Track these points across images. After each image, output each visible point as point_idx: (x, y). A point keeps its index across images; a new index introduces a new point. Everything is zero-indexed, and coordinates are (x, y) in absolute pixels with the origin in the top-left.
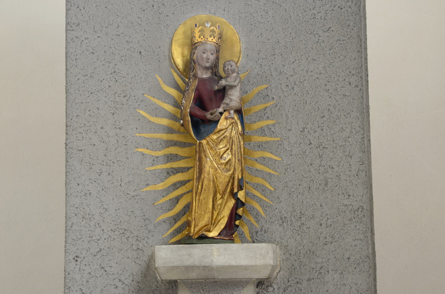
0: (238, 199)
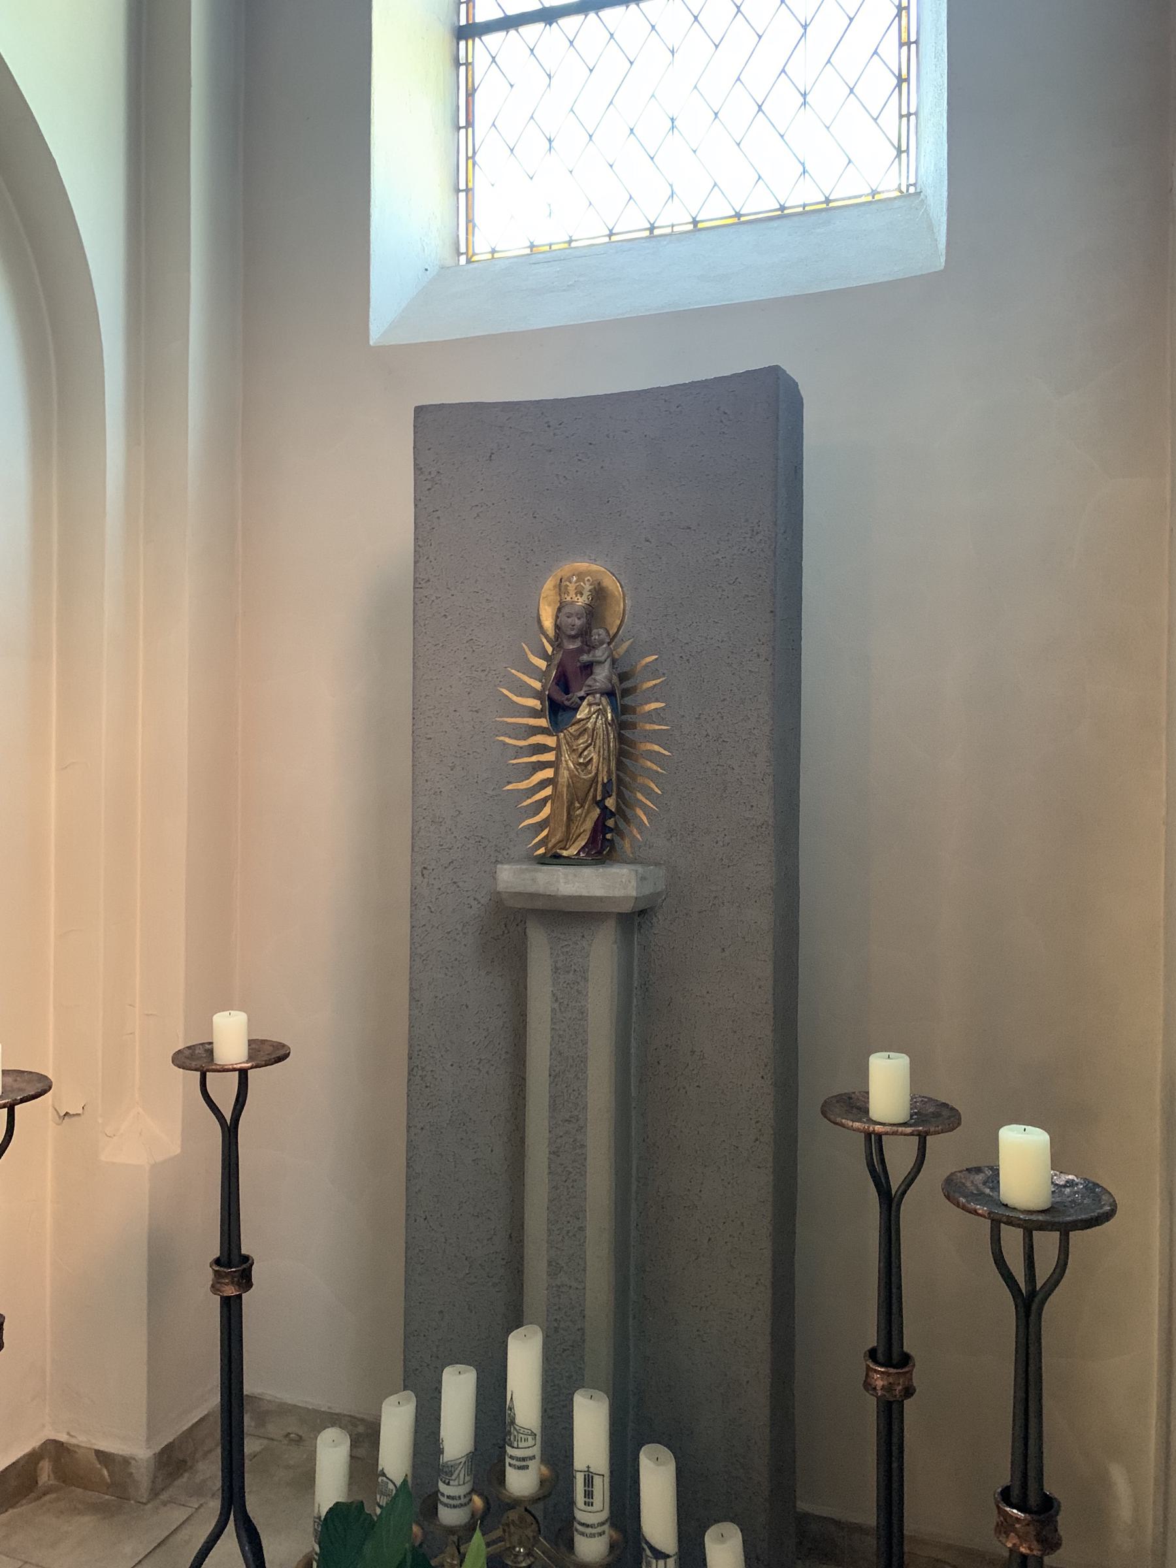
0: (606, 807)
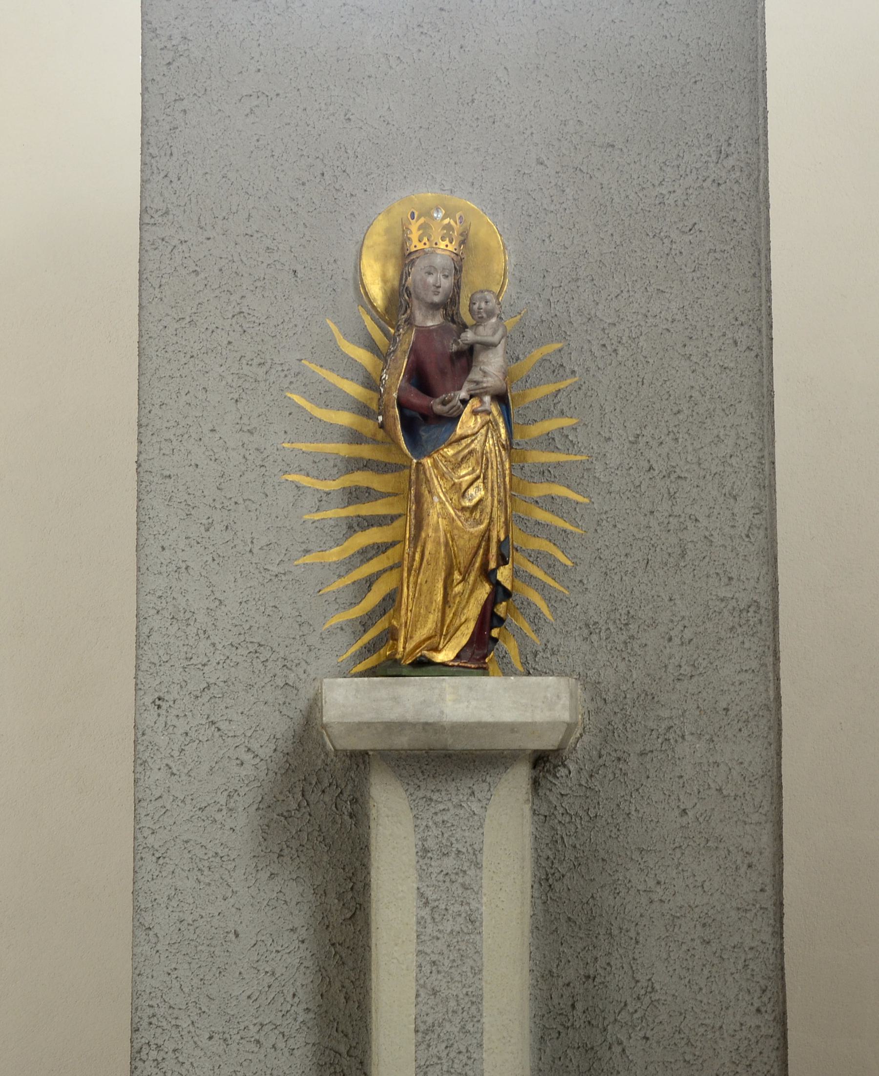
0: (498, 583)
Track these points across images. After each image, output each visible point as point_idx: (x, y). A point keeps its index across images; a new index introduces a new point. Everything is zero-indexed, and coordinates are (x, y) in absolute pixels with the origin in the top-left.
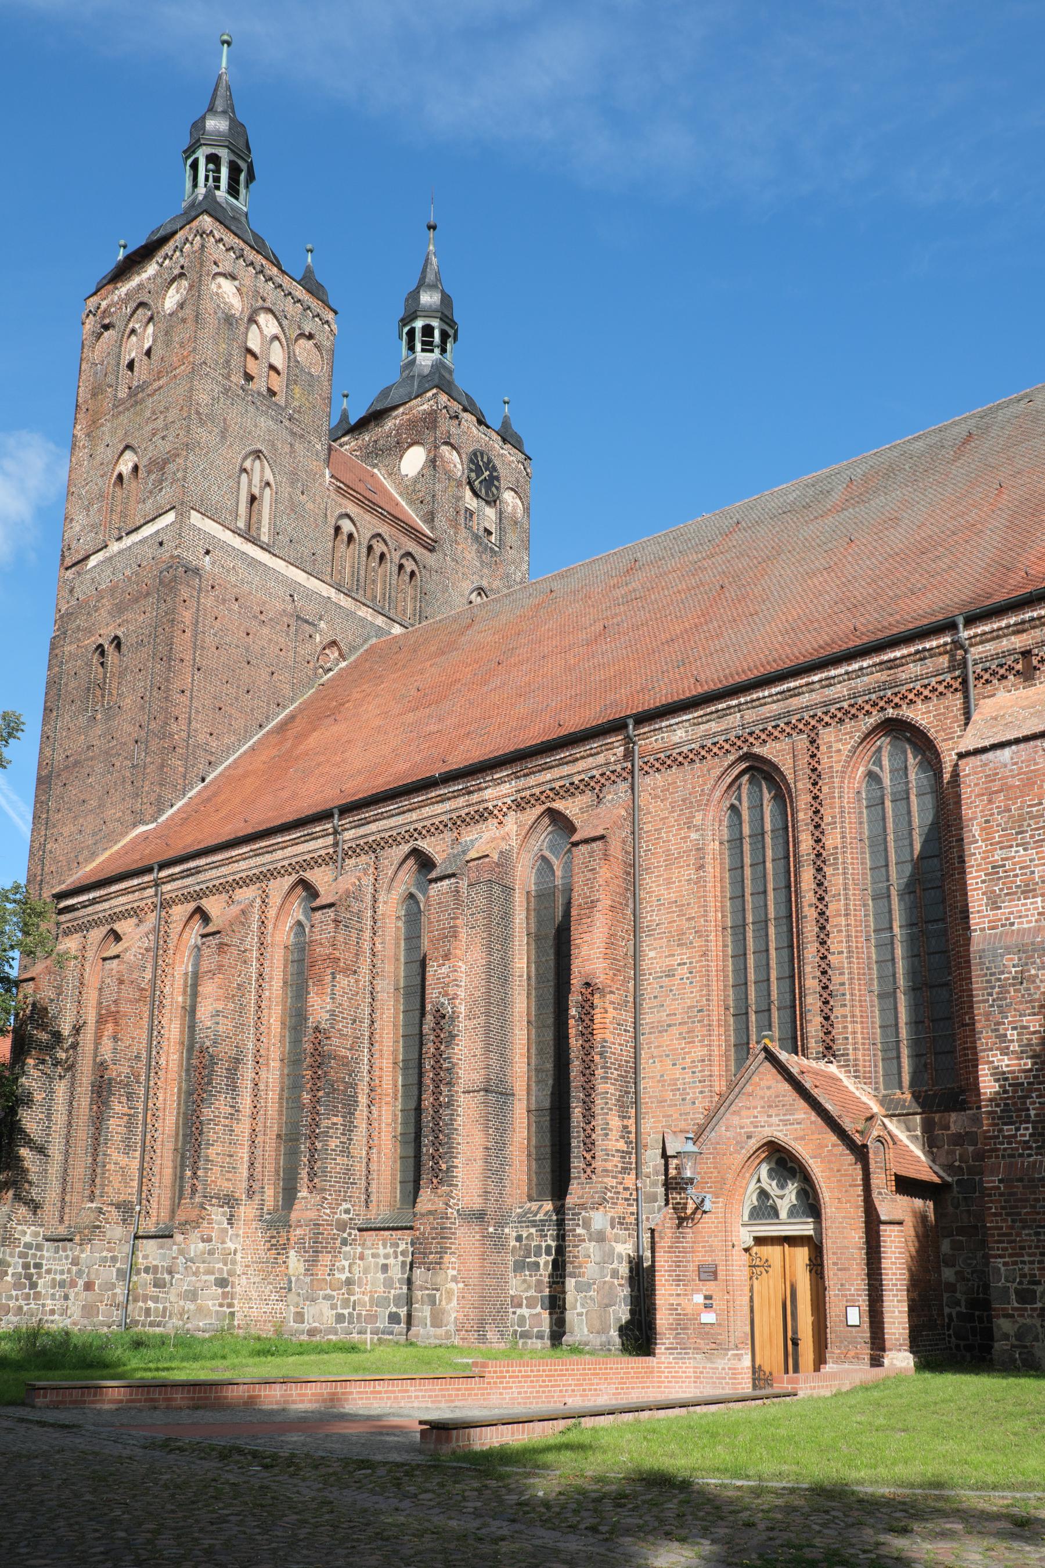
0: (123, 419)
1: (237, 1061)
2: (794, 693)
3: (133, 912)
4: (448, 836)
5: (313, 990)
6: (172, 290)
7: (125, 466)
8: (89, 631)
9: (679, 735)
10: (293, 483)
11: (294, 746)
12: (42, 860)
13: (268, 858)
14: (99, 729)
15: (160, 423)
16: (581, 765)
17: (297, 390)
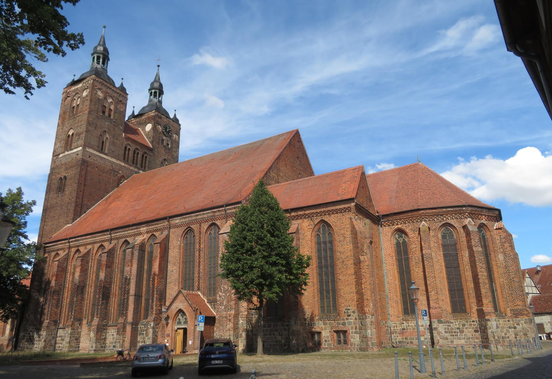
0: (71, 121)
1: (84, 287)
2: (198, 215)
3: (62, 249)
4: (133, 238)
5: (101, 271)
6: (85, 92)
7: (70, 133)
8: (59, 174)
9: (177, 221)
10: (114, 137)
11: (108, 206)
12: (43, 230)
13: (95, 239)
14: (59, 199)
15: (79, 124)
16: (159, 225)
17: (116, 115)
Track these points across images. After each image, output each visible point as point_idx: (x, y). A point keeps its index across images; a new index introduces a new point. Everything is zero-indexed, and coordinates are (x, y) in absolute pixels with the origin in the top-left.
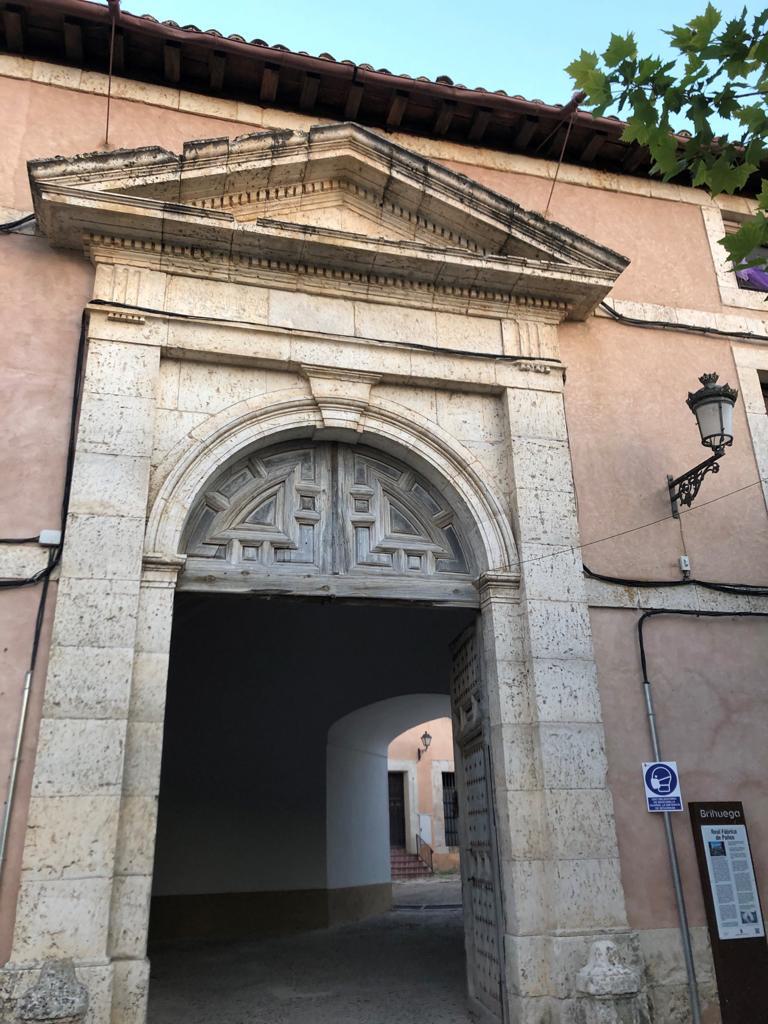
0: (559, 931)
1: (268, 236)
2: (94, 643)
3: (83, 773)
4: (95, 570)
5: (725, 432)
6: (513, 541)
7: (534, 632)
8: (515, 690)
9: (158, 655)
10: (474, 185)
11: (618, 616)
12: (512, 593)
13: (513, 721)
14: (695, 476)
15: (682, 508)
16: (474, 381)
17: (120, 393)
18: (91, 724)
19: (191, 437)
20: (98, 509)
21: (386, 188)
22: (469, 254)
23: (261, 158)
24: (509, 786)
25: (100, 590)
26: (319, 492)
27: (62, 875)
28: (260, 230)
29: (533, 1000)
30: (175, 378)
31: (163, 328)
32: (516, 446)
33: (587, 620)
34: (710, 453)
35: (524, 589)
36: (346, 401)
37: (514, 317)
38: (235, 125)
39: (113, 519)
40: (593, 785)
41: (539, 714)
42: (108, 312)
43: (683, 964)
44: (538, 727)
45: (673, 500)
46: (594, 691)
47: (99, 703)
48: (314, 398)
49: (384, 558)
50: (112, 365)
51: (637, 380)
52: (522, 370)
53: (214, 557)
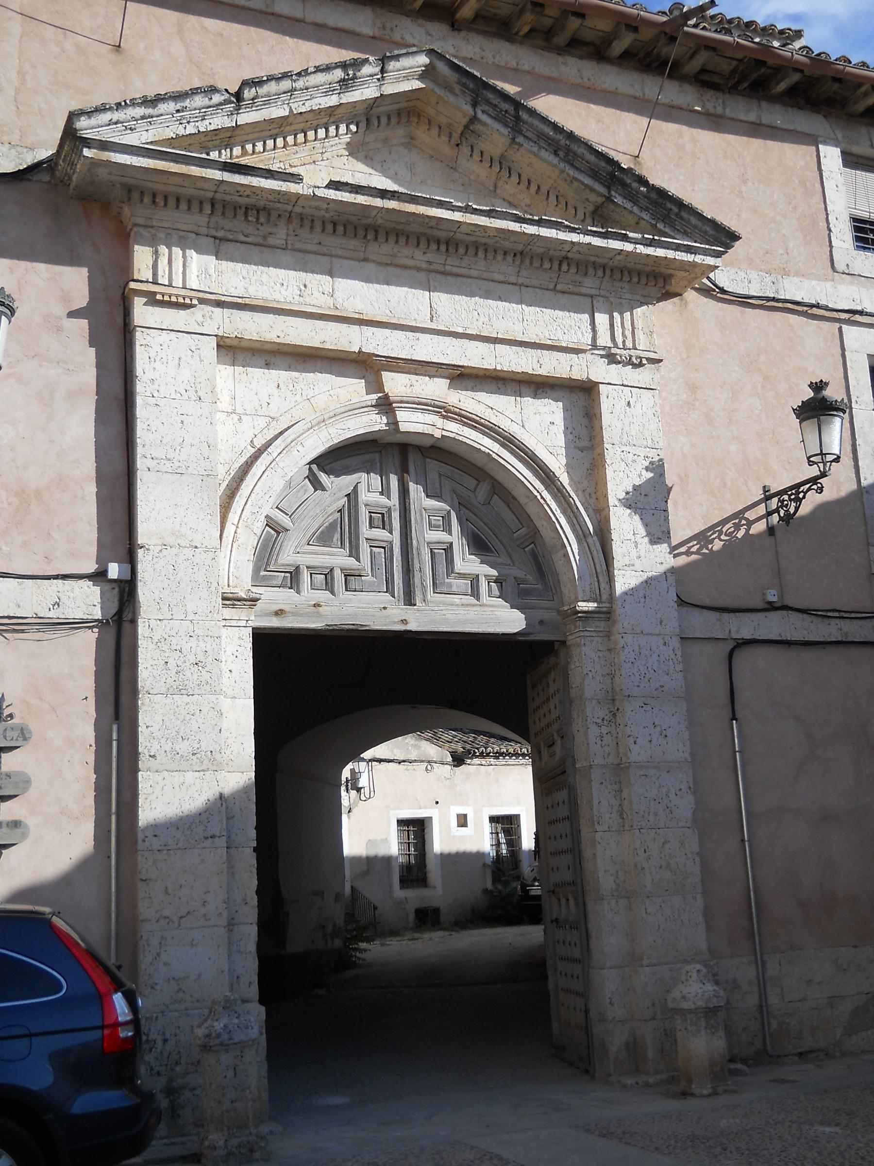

Aim of the task
Rescale the stretch of the listing from its start through the line containing "0: (498, 583)", including both ends. Reproduce every line except the pictures. Multiply each answer coordinate by 0.75 and round to whole numbers, halves up. Leave the instruction and the starting point given for the first picture unchanged.

Task result
Track these points across images. After each image, output each visible point as point_idx: (x, y). A point keeps its index across images; a new index introduces a new point. Everything is zero-indexed, and coordinates are (x, y) in absolute pixels with the origin in the top-left.
0: (238, 199)
0: (455, 605)
0: (374, 437)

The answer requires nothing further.